Task instructions | Whenever a line below holds the word "NAND", copy that line.

Modification records:
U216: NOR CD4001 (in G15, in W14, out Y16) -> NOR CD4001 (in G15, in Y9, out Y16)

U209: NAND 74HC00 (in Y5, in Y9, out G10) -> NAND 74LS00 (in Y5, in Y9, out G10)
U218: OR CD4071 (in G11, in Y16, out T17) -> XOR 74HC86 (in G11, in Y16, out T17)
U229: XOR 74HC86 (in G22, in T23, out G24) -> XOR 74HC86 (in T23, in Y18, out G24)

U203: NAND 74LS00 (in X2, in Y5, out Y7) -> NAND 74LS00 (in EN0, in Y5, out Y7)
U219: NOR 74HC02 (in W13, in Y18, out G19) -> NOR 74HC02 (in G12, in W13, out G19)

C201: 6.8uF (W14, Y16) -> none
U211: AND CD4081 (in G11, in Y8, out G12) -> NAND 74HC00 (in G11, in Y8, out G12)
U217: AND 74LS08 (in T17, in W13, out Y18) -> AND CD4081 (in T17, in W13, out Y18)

Solution to the exercise |
U209: NAND 74HC00 (in Y5, in Y9, out G10) -> NAND 74LS00 (in Y5, in Y9, out G10)
U203: NAND 74LS00 (in X2, in Y5, out Y7) -> NAND 74LS00 (in EN0, in Y5, out Y7)
U211: AND CD4081 (in G11, in Y8, out G12) -> NAND 74HC00 (in G11, in Y8, out G12)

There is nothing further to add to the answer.